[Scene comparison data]
[Start of Attachment]

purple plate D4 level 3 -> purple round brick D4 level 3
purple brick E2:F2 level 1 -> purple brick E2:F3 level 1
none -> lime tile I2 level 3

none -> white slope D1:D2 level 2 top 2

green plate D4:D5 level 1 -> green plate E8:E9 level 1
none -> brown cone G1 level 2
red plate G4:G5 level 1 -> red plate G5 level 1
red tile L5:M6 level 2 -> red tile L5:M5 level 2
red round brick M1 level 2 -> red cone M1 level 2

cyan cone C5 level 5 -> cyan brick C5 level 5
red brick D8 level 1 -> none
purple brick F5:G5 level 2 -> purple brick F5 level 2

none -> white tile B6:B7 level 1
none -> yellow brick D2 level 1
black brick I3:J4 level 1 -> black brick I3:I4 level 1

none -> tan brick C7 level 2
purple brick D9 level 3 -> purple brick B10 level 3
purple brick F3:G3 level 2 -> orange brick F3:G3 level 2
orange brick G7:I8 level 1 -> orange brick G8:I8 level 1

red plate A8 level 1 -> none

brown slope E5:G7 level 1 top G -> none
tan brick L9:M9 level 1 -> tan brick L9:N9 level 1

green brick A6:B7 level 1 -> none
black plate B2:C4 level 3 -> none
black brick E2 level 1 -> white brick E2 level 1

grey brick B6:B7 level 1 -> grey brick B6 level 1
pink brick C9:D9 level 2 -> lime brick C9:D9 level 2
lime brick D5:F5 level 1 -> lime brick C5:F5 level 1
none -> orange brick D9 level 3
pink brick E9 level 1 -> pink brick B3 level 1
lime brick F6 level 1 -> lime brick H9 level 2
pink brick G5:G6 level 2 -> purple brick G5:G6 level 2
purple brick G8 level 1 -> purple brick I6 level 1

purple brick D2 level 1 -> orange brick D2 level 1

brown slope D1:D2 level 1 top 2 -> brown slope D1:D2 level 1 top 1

[End of Attachment]

**Directions for this task**
Your answer must be the lines above, unchanged, from the first one through the line that holds "black brick I3:J4", inclusive, and no others.

**Solution to the exercise**
purple plate D4 level 3 -> purple round brick D4 level 3
purple brick E2:F2 level 1 -> purple brick E2:F3 level 1
none -> lime tile I2 level 3

none -> white slope D1:D2 level 2 top 2

green plate D4:D5 level 1 -> green plate E8:E9 level 1
none -> brown cone G1 level 2
red plate G4:G5 level 1 -> red plate G5 level 1
red tile L5:M6 level 2 -> red tile L5:M5 level 2
red round brick M1 level 2 -> red cone M1 level 2

cyan cone C5 level 5 -> cyan brick C5 level 5
red brick D8 level 1 -> none
purple brick F5:G5 level 2 -> purple brick F5 level 2

none -> white tile B6:B7 level 1
none -> yellow brick D2 level 1
black brick I3:J4 level 1 -> black brick I3:I4 level 1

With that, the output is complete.